DATA RECORDS »

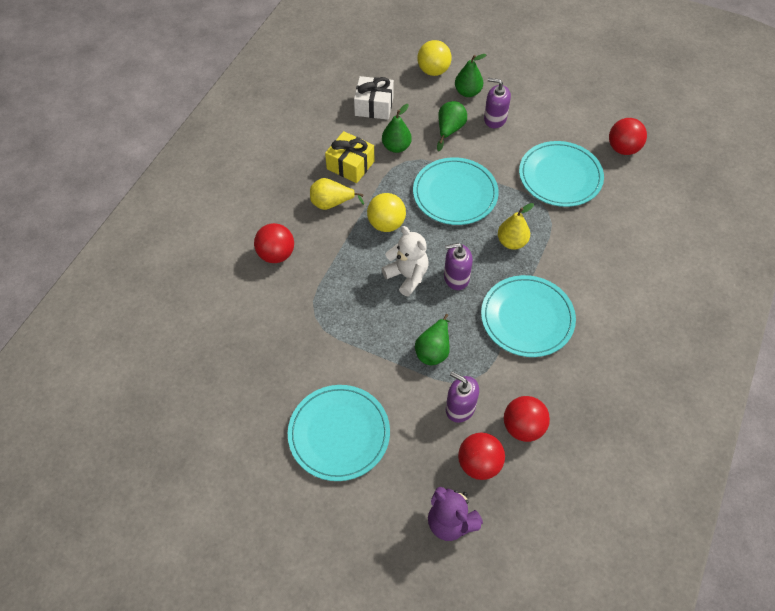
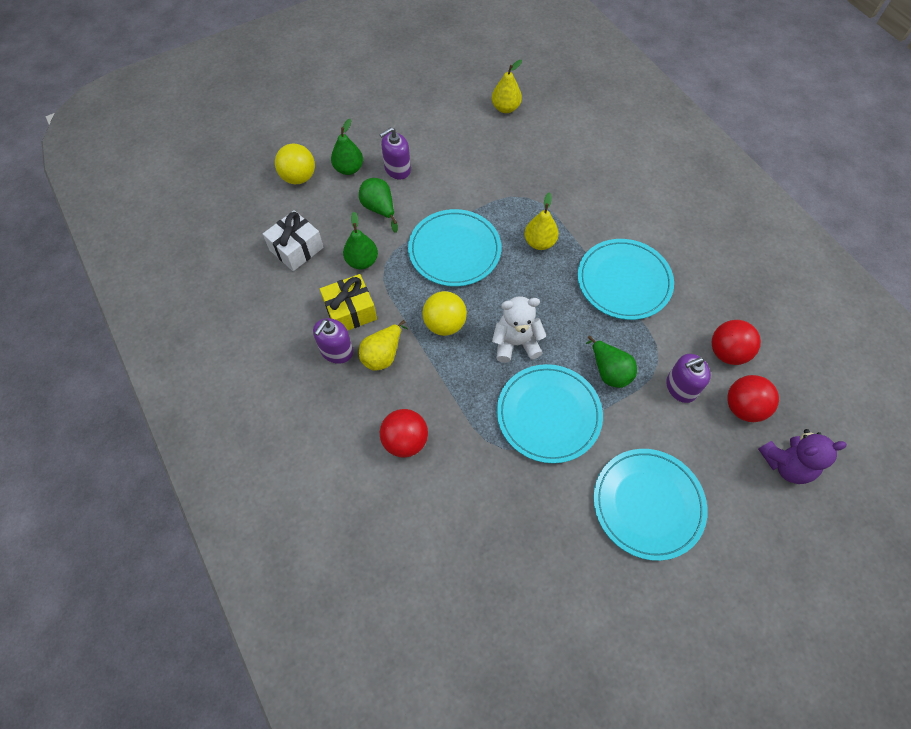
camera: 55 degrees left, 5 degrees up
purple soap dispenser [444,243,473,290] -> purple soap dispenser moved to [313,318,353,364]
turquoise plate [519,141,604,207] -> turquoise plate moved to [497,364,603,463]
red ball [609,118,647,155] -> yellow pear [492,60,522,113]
---
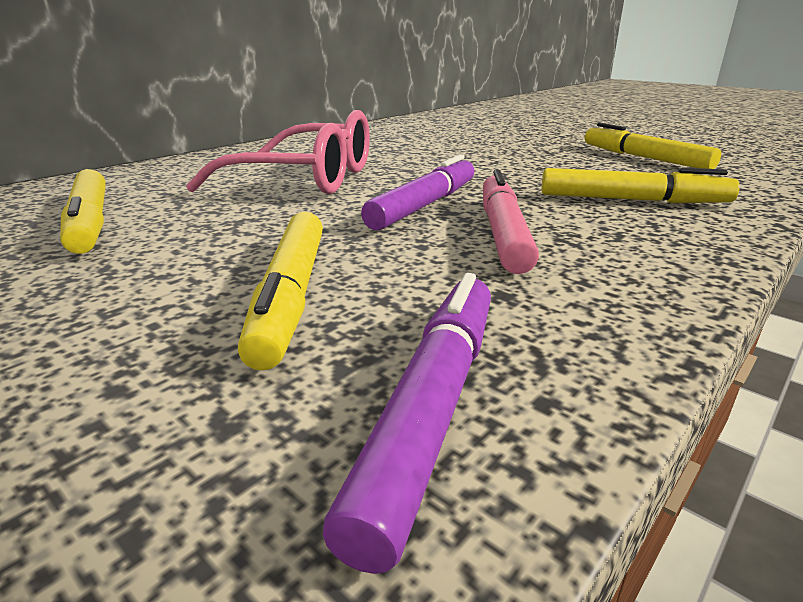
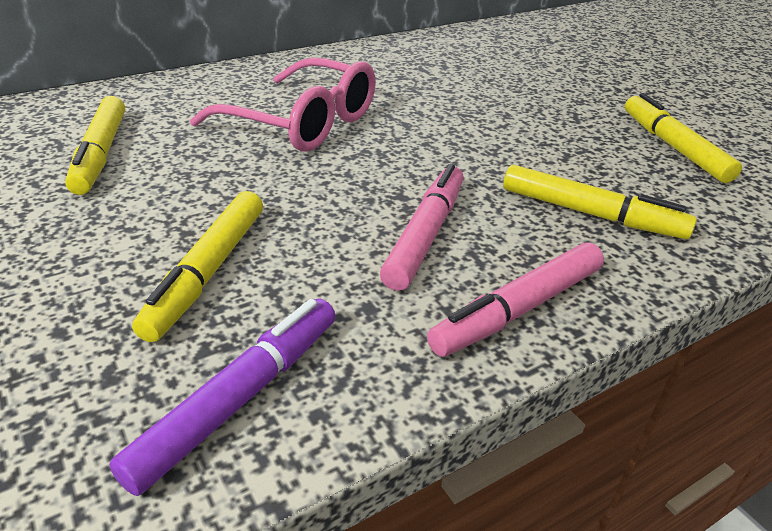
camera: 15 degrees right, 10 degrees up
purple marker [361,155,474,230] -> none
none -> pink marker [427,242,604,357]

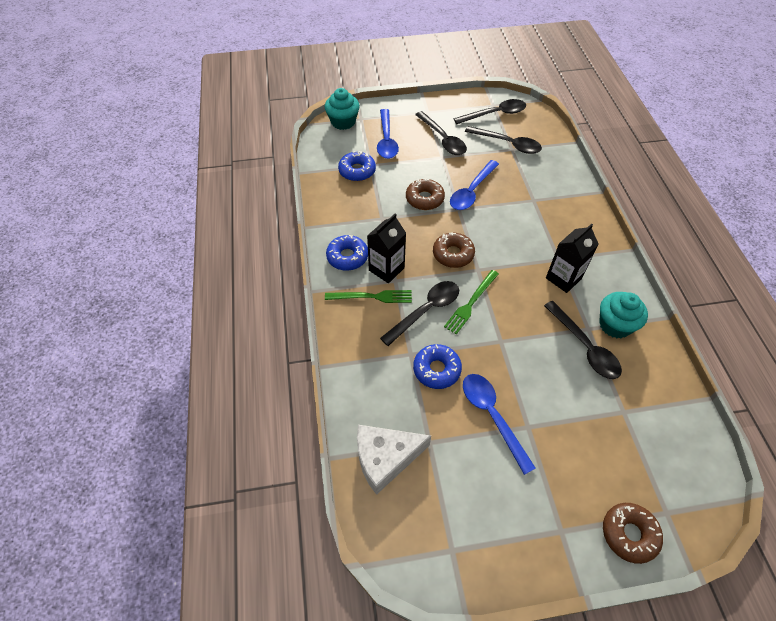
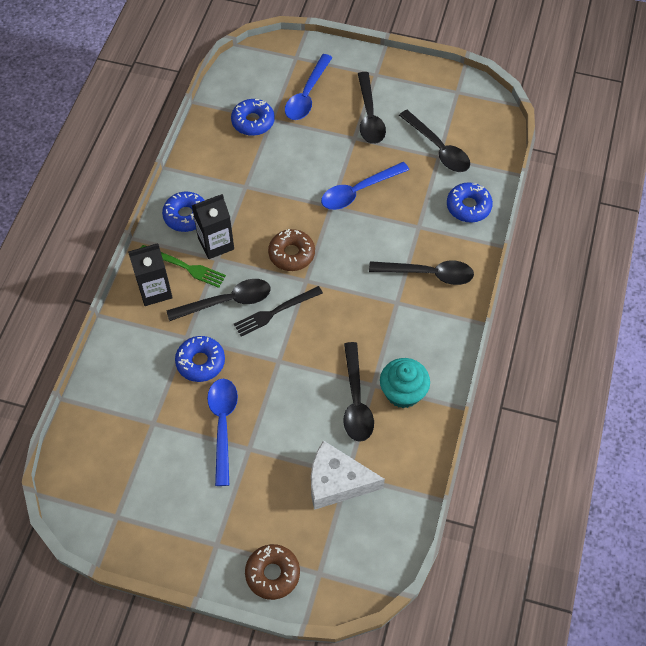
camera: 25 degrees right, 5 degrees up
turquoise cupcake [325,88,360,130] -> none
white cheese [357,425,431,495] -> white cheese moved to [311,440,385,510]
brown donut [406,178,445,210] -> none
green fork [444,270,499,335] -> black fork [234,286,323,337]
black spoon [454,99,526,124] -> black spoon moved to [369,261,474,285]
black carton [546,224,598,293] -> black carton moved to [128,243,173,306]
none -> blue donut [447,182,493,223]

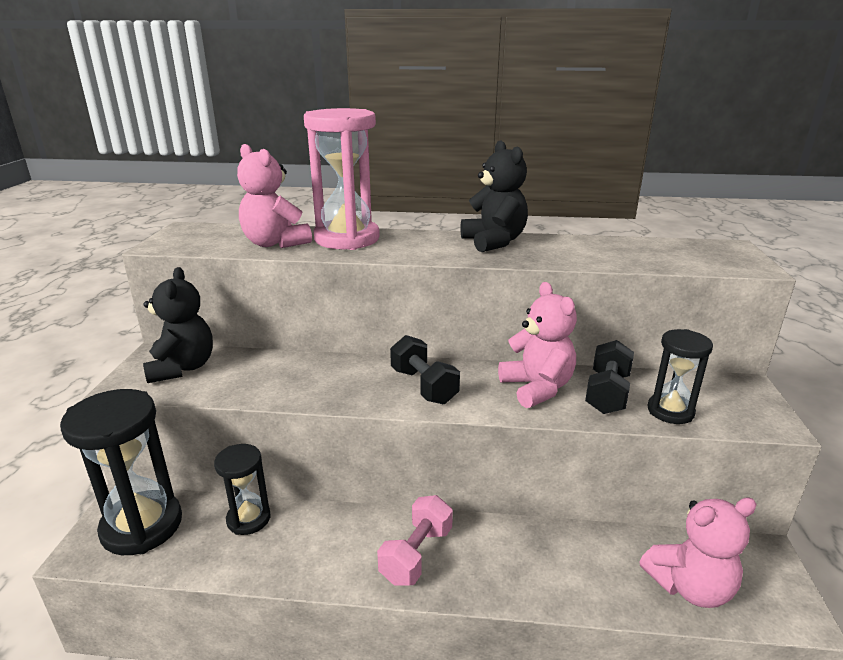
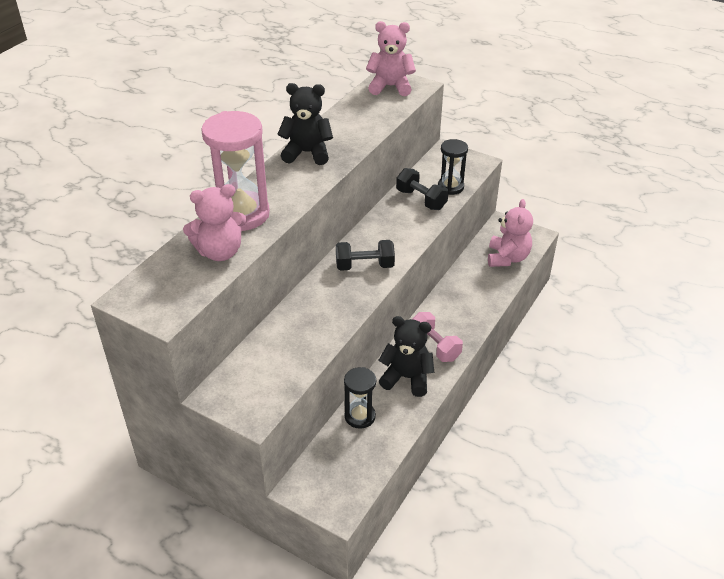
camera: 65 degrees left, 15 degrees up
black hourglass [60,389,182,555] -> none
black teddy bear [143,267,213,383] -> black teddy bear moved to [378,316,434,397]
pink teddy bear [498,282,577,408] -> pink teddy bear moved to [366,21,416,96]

TASK PROMPT »
Would you print exactly, and only, the lines of the data above from the line with "camera: 55 degrees left, 5 degrees up" through the line with "red ball [609,118,647,155]", inclusive?

ANSWER SECTION »
camera: 55 degrees left, 5 degrees up
purple soap dispenser [444,243,473,290] -> purple soap dispenser moved to [313,318,353,364]
turquoise plate [519,141,604,207] -> turquoise plate moved to [497,364,603,463]
red ball [609,118,647,155] -> yellow pear [492,60,522,113]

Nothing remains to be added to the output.